### Given problem
Count the lines in the records below that contain the string "World", treating uppercase and lowercase as different. Reply with the number alone.

--- Stored data ---

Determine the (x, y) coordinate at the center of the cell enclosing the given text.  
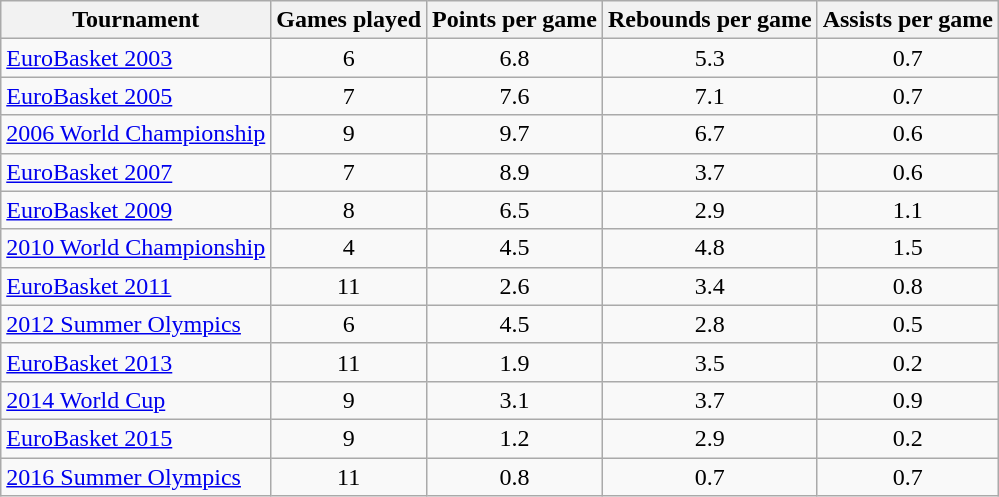
2.8 (710, 324)
6.5 (515, 210)
Games played (349, 20)
EuroBasket 2013 (136, 362)
EuroBasket 2011 (136, 286)
EuroBasket 2015 (136, 438)
4 (349, 248)
2010 World Championship (136, 248)
8.9 (515, 172)
2014 World Cup (136, 400)
3.1 (515, 400)
2016 Summer Olympics (136, 477)
5.3 (710, 58)
2006 World Championship (136, 134)
2012 Summer Olympics (136, 324)
1.1 (908, 210)
0.5 (908, 324)
3.4 (710, 286)
7.6 (515, 96)
9.7 (515, 134)
Points per game (515, 20)
Rebounds per game (710, 20)
2.6 (515, 286)
3.5 (710, 362)
4.8 (710, 248)
1.2 (515, 438)
EuroBasket 2003 (136, 58)
EuroBasket 2005 (136, 96)
0.9 (908, 400)
EuroBasket 2009 (136, 210)
1.9 (515, 362)
7.1 (710, 96)
Assists per game (908, 20)
6.7 (710, 134)
1.5 (908, 248)
EuroBasket 2007 (136, 172)
8 (349, 210)
6.8 (515, 58)
Tournament (136, 20)
Locate the cell with the specified text and output its (x, y) center coordinate. 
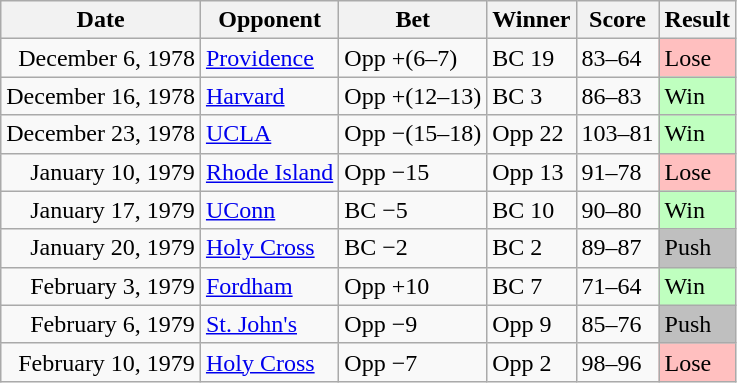
83–64 (618, 58)
BC 2 (532, 248)
91–78 (618, 172)
BC 10 (532, 210)
90–80 (618, 210)
85–76 (618, 324)
BC 19 (532, 58)
86–83 (618, 96)
January 10, 1979 (101, 172)
Opp +(6–7) (413, 58)
Bet (413, 20)
February 6, 1979 (101, 324)
Opp −15 (413, 172)
Opp +(12–13) (413, 96)
BC −5 (413, 210)
February 10, 1979 (101, 362)
Fordham (269, 286)
BC 3 (532, 96)
Harvard (269, 96)
December 6, 1978 (101, 58)
Opp −(15–18) (413, 134)
Opponent (269, 20)
Date (101, 20)
Winner (532, 20)
Opp 9 (532, 324)
BC −2 (413, 248)
January 20, 1979 (101, 248)
Opp +10 (413, 286)
103–81 (618, 134)
71–64 (618, 286)
December 23, 1978 (101, 134)
Opp 2 (532, 362)
Score (618, 20)
Opp −9 (413, 324)
Rhode Island (269, 172)
UCLA (269, 134)
February 3, 1979 (101, 286)
98–96 (618, 362)
Opp 13 (532, 172)
Opp −7 (413, 362)
Opp 22 (532, 134)
January 17, 1979 (101, 210)
BC 7 (532, 286)
Providence (269, 58)
89–87 (618, 248)
Result (697, 20)
UConn (269, 210)
St. John's (269, 324)
December 16, 1978 (101, 96)
Pinpoint the cell where the given text exists, returning its (X, Y) midpoint coordinate. 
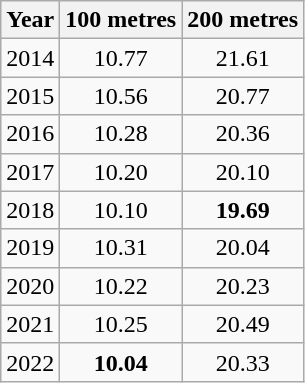
10.77 (121, 58)
10.25 (121, 324)
100 metres (121, 20)
20.49 (243, 324)
21.61 (243, 58)
20.77 (243, 96)
2020 (30, 286)
20.36 (243, 134)
Year (30, 20)
2019 (30, 248)
2014 (30, 58)
2018 (30, 210)
2017 (30, 172)
2015 (30, 96)
2016 (30, 134)
200 metres (243, 20)
10.31 (121, 248)
20.33 (243, 362)
10.22 (121, 286)
10.20 (121, 172)
19.69 (243, 210)
2022 (30, 362)
20.04 (243, 248)
10.56 (121, 96)
10.10 (121, 210)
20.10 (243, 172)
10.28 (121, 134)
10.04 (121, 362)
20.23 (243, 286)
2021 (30, 324)
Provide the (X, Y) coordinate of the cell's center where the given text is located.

---

### The reply
3